───── DATASET ENTRIES
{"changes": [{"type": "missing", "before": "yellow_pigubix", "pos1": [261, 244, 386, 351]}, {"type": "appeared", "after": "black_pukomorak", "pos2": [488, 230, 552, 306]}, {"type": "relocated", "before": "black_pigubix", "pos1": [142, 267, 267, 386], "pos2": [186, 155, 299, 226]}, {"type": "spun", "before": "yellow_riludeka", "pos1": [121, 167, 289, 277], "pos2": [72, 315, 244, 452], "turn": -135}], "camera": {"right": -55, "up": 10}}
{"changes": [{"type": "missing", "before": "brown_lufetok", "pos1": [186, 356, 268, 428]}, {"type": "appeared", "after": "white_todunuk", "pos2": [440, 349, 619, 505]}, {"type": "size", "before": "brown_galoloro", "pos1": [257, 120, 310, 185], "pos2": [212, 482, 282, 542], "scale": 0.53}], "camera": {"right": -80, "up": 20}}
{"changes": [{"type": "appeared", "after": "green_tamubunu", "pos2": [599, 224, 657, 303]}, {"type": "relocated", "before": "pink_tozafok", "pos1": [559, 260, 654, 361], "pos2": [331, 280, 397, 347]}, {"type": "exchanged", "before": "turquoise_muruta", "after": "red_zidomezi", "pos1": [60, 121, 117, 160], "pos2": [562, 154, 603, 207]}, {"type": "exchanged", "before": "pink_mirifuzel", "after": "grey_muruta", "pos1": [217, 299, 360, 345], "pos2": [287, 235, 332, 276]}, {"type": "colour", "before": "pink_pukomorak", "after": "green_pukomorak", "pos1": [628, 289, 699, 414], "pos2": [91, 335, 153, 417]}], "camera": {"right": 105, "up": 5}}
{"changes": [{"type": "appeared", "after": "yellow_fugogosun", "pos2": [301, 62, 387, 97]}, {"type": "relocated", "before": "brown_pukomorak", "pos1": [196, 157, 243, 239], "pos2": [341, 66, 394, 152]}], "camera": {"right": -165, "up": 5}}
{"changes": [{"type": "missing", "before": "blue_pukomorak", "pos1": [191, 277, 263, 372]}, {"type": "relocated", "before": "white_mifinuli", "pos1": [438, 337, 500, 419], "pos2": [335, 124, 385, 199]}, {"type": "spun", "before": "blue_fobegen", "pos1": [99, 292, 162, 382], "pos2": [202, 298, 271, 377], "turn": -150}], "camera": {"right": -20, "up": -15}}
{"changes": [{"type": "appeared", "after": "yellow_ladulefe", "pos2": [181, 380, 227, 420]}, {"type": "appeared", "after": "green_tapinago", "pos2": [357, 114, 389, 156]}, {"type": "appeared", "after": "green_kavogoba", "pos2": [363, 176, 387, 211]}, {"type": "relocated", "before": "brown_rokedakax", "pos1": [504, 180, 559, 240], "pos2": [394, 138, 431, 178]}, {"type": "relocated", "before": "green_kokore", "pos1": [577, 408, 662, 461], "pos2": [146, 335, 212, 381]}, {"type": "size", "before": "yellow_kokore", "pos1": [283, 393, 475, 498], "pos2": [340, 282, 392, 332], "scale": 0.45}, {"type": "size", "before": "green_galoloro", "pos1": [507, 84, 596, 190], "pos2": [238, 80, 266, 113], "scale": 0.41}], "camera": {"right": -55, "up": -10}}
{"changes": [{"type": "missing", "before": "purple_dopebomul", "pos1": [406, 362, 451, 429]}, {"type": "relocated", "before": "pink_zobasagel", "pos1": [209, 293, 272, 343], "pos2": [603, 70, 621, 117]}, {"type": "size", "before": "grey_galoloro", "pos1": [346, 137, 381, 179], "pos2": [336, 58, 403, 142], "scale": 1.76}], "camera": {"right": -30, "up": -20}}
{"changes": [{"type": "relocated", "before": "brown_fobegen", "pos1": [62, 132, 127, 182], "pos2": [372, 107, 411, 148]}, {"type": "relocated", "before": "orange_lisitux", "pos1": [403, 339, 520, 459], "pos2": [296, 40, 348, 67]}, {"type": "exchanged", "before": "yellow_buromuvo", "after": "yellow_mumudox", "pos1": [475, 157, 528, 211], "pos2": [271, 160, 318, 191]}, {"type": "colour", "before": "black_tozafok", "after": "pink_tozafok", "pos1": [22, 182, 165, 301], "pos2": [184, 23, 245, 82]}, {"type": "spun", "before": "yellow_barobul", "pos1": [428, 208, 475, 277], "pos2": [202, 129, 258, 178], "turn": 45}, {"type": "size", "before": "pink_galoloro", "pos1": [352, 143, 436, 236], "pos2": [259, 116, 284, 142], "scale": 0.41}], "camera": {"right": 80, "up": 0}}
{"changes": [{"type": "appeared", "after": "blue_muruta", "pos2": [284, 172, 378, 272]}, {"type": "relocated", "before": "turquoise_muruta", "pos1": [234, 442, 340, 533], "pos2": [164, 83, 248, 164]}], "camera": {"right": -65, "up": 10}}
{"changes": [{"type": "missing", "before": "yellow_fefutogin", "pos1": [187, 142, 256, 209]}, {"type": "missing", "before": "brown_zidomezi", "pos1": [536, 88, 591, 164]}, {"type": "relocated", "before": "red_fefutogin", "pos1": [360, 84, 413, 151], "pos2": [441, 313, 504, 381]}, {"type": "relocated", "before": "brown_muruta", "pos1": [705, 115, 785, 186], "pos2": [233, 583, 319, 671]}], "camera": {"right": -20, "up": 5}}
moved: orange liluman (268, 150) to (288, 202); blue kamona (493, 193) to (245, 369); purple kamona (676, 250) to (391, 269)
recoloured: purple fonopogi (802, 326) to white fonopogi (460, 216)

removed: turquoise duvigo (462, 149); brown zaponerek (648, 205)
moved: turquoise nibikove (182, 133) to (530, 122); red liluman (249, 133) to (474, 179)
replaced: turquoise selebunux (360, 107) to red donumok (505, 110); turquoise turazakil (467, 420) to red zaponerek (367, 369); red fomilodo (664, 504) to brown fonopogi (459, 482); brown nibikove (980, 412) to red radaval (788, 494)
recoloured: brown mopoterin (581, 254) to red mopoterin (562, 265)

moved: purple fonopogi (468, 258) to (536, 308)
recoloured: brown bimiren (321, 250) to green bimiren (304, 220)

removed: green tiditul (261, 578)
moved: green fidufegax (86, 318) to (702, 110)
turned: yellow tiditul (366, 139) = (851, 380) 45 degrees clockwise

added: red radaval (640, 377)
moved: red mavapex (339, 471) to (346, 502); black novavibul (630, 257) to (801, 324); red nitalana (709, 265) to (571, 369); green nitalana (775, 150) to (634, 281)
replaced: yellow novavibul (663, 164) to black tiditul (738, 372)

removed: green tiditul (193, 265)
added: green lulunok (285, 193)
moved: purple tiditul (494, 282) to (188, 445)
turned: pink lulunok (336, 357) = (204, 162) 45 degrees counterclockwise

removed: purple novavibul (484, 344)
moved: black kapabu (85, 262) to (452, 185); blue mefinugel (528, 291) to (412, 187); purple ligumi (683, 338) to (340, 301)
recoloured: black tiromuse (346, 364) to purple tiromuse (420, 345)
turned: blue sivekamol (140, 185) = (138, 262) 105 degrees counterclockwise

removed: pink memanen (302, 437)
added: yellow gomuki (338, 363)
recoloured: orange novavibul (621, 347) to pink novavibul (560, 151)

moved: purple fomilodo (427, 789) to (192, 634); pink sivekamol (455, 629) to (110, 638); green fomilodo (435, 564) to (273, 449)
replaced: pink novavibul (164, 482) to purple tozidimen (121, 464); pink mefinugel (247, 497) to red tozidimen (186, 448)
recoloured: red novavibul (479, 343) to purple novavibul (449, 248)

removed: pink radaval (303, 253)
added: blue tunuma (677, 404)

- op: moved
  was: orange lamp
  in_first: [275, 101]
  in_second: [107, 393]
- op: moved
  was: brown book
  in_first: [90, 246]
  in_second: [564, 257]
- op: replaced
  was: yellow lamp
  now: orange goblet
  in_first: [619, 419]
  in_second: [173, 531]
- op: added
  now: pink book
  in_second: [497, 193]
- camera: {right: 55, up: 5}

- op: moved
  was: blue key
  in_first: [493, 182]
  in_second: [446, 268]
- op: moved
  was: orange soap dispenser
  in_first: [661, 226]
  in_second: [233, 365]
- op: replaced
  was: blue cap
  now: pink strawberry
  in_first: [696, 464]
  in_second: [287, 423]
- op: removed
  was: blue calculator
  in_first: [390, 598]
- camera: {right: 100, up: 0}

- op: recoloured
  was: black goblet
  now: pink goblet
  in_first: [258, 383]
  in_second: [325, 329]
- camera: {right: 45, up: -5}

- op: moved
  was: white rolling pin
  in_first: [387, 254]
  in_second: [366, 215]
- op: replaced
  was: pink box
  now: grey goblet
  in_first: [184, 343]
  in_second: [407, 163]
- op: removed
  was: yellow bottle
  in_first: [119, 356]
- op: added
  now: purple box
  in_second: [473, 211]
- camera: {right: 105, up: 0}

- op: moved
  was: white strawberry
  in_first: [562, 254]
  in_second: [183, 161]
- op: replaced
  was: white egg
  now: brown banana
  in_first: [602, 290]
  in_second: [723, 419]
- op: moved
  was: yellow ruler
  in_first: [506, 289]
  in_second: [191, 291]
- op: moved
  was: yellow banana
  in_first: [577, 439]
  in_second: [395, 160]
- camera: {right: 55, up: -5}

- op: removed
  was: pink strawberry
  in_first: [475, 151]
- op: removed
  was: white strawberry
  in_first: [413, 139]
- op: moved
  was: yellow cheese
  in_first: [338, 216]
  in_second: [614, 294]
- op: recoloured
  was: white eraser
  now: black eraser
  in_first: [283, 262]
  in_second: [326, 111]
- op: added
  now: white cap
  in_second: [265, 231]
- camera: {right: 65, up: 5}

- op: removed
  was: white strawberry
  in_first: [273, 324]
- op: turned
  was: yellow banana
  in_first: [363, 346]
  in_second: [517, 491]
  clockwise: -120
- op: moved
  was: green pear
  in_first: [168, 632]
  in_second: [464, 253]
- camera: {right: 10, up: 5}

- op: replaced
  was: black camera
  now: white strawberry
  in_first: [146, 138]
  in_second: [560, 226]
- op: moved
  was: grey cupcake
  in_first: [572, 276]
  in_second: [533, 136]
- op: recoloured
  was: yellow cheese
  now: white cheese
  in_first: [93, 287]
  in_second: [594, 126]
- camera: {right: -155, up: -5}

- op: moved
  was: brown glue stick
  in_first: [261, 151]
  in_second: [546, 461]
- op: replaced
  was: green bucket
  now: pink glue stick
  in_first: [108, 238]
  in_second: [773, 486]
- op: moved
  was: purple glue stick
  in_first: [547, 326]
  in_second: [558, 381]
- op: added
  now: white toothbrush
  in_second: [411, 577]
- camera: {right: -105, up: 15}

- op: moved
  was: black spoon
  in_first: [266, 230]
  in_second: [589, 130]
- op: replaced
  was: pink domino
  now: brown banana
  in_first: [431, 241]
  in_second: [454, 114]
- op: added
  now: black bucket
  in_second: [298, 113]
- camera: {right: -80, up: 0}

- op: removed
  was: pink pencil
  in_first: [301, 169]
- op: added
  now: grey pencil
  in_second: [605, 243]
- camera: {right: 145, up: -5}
──────────
- **PROBLEM REQUIREMENTS**: Look above for the line with "now: orange goblet"; retype exactly that line, every line after it up to the line with "in_second: [497, 193]", and that line too, nothing else.

- **TASK ANSWER**:
  now: orange goblet
  in_first: [619, 419]
  in_second: [173, 531]
- op: added
  now: pink book
  in_second: [497, 193]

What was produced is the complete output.